TASK INSTRUCTIONS – Using the records below, write out again exactly the lines that begin at the line containing "(669, 185) = (399, 139): none -> pink house" and end at the line containing "(688, 267) = (443, 196): green", and no other lines.

DATA SHOWN –
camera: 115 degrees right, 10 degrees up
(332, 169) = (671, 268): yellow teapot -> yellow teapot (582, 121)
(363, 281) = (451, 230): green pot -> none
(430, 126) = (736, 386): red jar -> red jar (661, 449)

...

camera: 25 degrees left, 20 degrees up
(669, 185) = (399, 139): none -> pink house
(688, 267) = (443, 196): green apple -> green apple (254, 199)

...

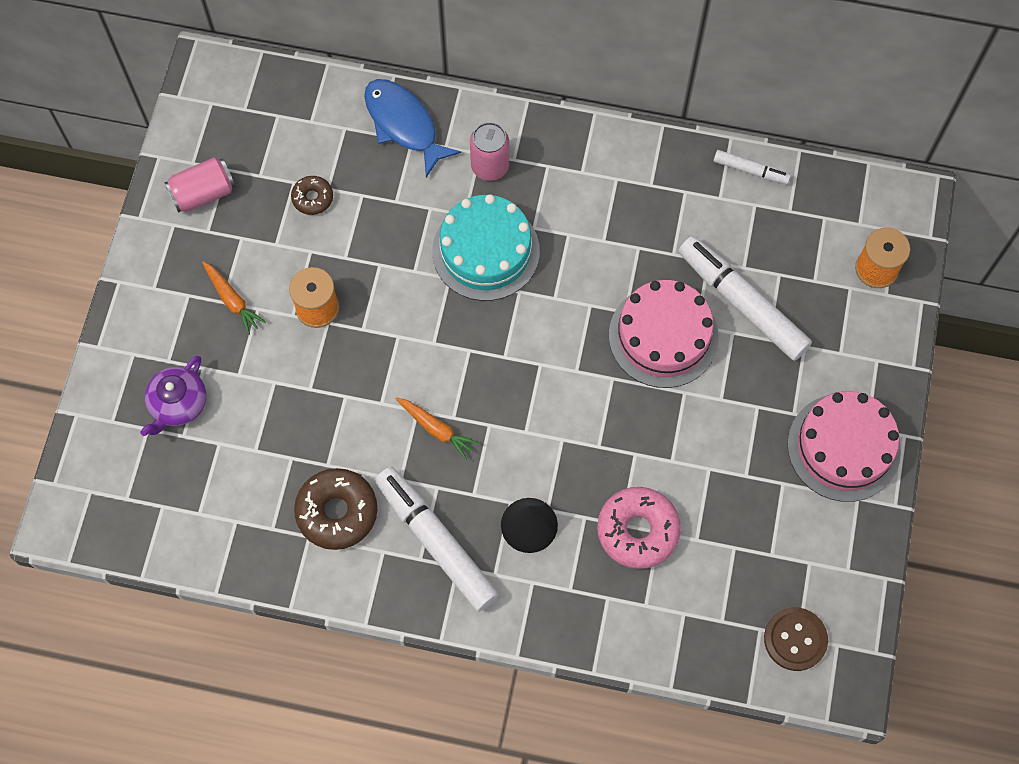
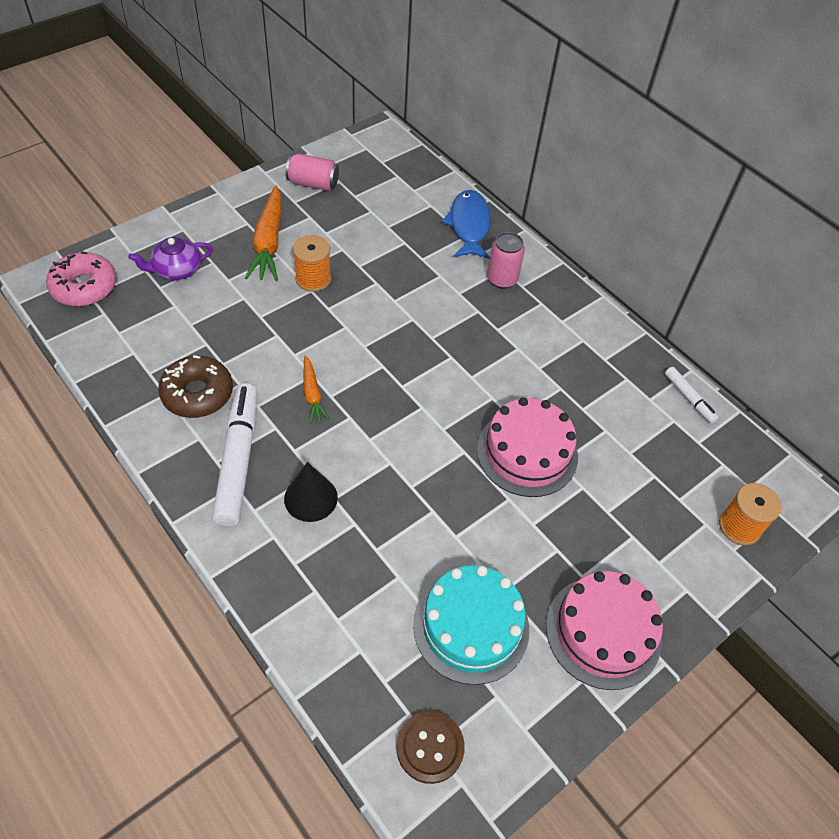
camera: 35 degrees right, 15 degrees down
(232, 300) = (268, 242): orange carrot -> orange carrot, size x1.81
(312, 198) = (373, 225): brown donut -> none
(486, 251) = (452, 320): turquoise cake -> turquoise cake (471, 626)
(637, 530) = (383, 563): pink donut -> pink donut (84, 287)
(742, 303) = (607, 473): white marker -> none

EXERCISE SOLUTION –
(669, 185) = (399, 139): none -> pink house
(688, 267) = (443, 196): green apple -> green apple (254, 199)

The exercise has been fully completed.